Please output the listing that follows exactly, but keep all images out.

PROVIDED DATA
--

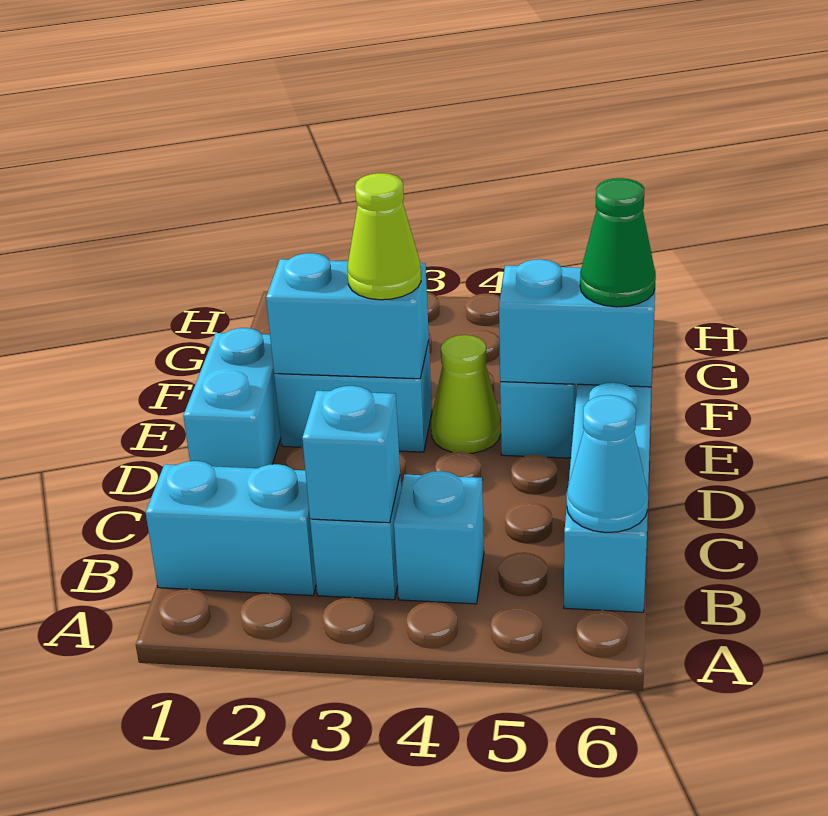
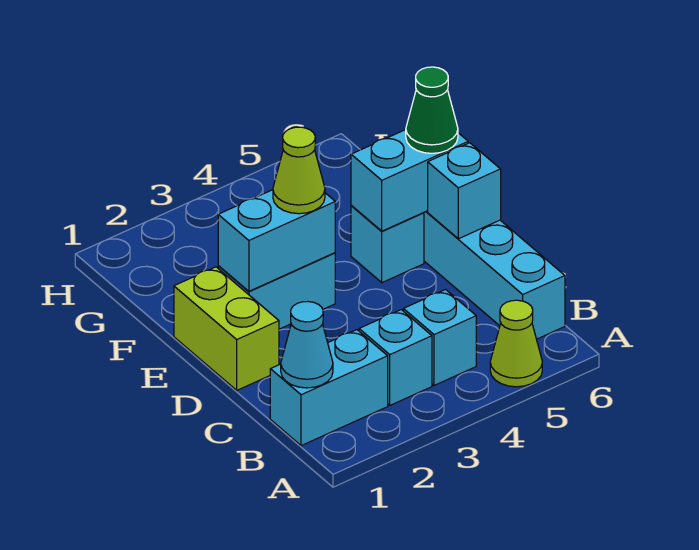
cyan brick B3 level 2 -> cyan brick D6 level 2
cyan cone B6 level 2 -> cyan cone B1 level 2
cyan brick D1:E1 level 1 -> lime brick D1:E1 level 1
lime cone E4 level 1 -> lime cone A5 level 1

--

EXERCISE OUTPUT
cyan brick B3 level 2 -> cyan brick D6 level 2
cyan cone B6 level 2 -> cyan cone B1 level 2
cyan brick D1:E1 level 1 -> lime brick D1:E1 level 1
lime cone E4 level 1 -> lime cone A5 level 1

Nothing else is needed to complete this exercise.